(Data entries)

○ ○ ○ ○ ○ ○ ○

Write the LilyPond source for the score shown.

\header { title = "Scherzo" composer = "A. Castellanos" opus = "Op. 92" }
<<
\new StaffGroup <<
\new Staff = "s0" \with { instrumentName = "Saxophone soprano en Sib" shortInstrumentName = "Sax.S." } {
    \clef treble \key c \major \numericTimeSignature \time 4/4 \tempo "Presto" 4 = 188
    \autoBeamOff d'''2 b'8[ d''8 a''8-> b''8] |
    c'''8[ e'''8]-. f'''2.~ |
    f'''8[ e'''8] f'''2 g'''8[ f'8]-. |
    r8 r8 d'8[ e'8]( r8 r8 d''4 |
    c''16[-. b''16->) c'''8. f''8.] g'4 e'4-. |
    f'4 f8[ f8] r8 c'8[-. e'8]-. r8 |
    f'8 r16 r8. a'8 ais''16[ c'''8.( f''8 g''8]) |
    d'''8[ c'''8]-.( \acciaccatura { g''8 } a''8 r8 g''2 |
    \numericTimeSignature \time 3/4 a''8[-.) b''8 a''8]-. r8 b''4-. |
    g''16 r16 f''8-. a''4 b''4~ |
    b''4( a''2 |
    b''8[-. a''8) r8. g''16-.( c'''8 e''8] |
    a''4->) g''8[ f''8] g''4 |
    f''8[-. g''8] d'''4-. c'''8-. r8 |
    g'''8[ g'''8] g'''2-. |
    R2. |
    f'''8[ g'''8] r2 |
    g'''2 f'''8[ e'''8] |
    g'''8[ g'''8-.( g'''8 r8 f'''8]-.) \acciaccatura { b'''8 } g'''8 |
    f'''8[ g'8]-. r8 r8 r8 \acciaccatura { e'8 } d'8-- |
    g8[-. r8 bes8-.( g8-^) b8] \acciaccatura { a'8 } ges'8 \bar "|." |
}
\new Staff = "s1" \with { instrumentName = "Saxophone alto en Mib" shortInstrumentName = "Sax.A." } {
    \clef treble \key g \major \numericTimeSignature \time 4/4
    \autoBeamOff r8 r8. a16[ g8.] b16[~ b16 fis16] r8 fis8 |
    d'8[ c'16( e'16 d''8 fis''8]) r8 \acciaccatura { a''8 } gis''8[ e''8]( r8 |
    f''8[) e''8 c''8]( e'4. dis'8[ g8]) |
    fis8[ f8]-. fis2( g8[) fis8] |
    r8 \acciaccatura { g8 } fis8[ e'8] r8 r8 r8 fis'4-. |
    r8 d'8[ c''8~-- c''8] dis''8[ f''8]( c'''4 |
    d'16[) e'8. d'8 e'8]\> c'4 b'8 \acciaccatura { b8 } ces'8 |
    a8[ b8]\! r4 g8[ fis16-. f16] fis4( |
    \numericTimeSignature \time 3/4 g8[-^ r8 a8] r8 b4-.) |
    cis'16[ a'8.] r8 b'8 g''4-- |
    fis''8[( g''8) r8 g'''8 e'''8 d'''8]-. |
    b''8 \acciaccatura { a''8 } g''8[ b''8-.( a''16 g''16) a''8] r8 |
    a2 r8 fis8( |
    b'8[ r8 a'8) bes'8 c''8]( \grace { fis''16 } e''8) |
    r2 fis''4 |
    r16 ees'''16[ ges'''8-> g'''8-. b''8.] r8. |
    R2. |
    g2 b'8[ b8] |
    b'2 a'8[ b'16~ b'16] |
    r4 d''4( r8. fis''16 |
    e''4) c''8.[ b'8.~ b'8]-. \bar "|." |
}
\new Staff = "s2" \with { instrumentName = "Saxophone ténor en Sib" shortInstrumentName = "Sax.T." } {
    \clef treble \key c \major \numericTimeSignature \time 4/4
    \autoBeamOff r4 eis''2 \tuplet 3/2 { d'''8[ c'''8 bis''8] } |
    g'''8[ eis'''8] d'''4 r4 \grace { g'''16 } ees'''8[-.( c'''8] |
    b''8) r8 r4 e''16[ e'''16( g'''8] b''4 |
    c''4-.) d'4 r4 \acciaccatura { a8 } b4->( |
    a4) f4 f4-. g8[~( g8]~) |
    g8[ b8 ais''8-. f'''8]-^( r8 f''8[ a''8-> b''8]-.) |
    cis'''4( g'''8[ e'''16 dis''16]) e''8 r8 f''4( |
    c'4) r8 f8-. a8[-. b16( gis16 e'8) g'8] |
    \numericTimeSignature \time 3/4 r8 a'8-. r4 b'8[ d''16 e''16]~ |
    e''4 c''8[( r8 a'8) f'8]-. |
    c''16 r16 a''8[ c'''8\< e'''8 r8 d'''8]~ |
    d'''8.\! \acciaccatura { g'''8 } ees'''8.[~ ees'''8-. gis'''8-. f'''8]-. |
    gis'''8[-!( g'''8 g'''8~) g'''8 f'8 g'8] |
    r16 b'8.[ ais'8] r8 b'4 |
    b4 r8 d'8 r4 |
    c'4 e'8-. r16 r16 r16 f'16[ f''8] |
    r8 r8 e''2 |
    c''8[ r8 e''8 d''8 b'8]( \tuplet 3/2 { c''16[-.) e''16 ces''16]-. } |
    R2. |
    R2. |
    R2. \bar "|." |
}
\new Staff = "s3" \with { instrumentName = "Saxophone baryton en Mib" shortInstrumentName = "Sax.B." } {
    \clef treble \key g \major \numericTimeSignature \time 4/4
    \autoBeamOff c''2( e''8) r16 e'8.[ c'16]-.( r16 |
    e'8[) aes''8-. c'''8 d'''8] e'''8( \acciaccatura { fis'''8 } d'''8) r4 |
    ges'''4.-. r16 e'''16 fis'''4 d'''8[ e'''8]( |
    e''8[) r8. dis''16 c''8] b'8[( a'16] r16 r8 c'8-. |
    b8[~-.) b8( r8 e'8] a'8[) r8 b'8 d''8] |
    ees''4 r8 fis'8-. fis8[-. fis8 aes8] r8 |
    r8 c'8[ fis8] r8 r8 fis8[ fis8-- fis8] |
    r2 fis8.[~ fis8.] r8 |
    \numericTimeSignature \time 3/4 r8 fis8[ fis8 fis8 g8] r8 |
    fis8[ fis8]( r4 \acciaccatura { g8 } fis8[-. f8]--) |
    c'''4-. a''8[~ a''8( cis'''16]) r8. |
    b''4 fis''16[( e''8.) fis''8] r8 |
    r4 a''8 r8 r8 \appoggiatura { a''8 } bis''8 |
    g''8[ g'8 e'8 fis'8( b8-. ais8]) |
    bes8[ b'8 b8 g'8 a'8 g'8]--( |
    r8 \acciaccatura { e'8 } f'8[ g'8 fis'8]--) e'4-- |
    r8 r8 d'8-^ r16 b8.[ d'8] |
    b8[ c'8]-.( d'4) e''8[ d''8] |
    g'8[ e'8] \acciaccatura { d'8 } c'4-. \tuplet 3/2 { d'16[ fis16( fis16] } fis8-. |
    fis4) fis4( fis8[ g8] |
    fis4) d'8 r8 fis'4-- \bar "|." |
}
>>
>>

○ ○ ○ ○ ○ ○ ○

■ **DIRECTIONS**: Can you extract every line above that contains the string "instrumentName"?

■ **RESULT OF THE TASK**:
\new Staff = "s0" \with { instrumentName = "Saxophone soprano en Sib" shortInstrumentName = "Sax.S." } {
\new Staff = "s1" \with { instrumentName = "Saxophone alto en Mib" shortInstrumentName = "Sax.A." } {
\new Staff = "s2" \with { instrumentName = "Saxophone ténor en Sib" shortInstrumentName = "Sax.T." } {
\new Staff = "s3" \with { instrumentName = "Saxophone baryton en Mib" shortInstrumentName = "Sax.B." } {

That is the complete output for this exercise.